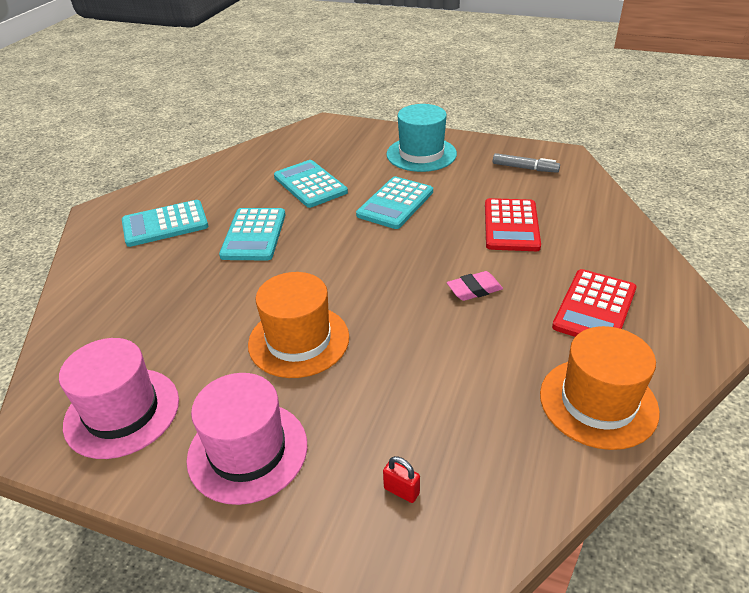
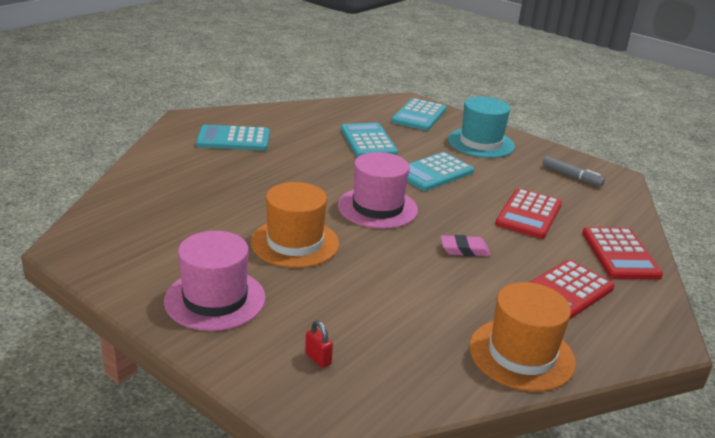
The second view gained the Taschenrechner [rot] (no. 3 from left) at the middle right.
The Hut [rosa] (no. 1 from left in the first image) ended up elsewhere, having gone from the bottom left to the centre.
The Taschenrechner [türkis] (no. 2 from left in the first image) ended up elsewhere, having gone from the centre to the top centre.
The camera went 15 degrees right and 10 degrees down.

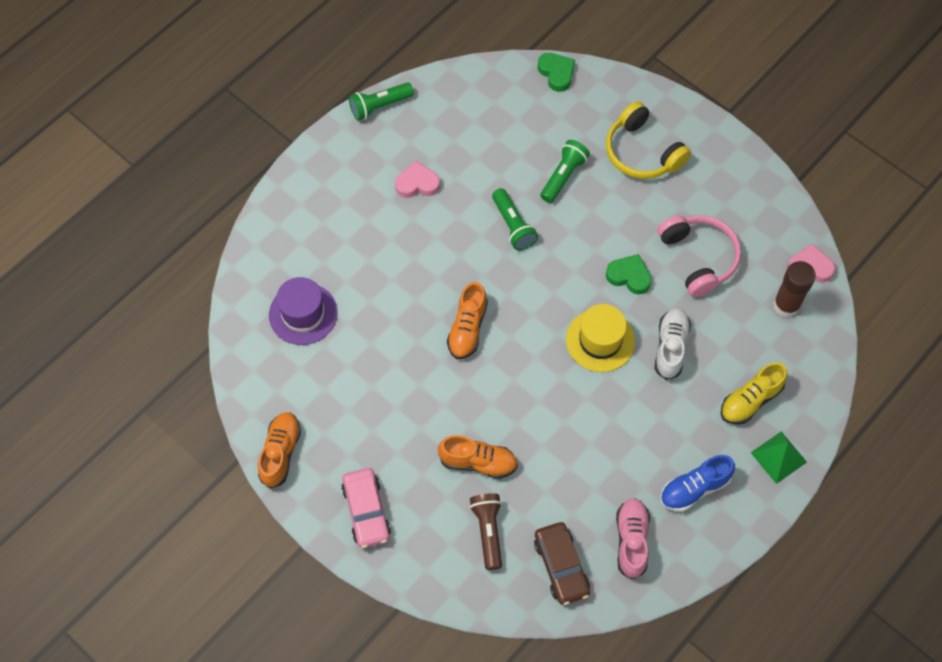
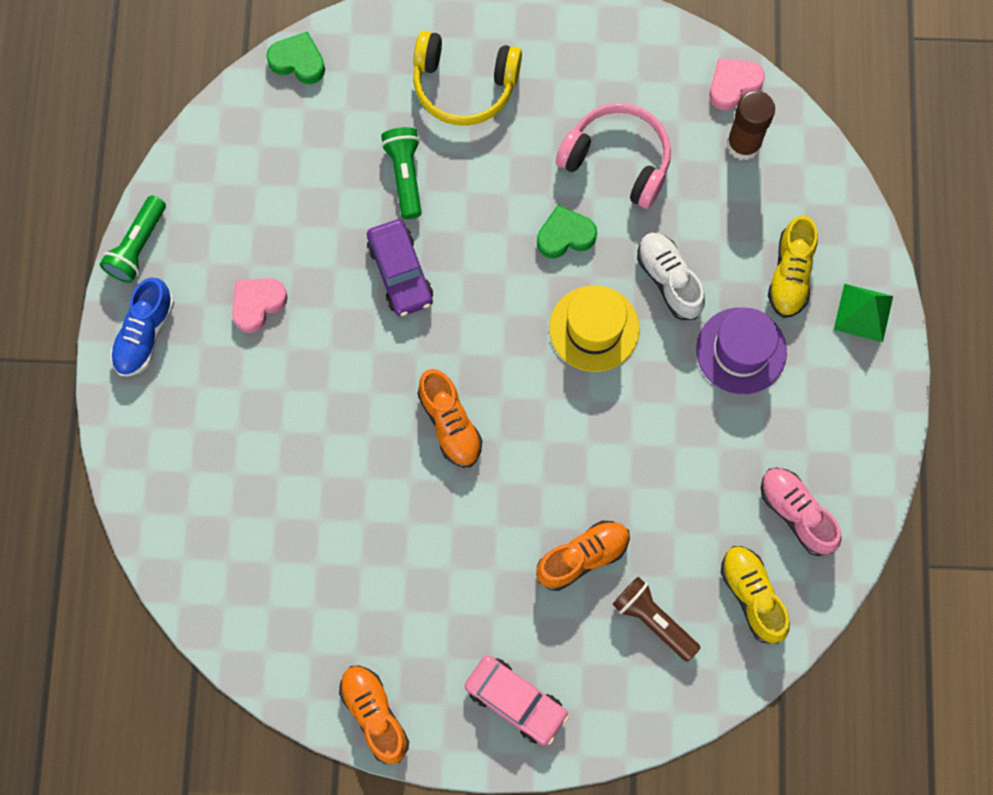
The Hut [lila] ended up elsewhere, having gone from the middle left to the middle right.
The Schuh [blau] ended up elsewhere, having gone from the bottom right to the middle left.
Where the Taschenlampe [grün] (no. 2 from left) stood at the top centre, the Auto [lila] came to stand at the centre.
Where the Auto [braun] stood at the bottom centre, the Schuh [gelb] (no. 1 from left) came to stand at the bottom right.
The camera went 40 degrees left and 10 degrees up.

++++

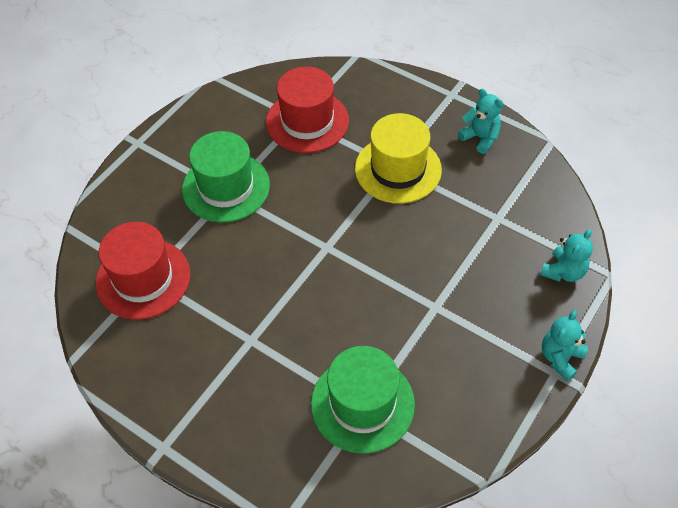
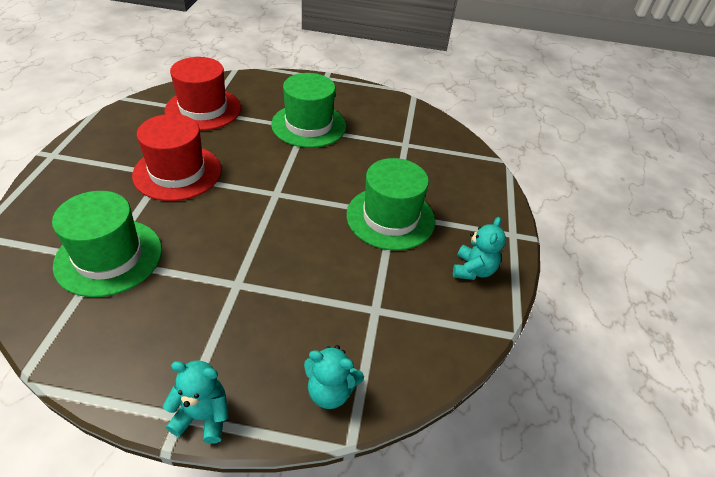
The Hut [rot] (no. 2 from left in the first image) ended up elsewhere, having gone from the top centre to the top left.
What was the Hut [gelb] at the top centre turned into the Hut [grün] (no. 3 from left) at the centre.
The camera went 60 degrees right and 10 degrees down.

++++

The problem: What is wanted is a copy of every line in the listing that includes the word "Taschenrechner".

Solution to this exercise:
The second view gained the Taschenrechner [rot] (no. 3 from left) at the middle right.
The Taschenrechner [türkis] (no. 2 from left in the first image) ended up elsewhere, having gone from the centre to the top centre.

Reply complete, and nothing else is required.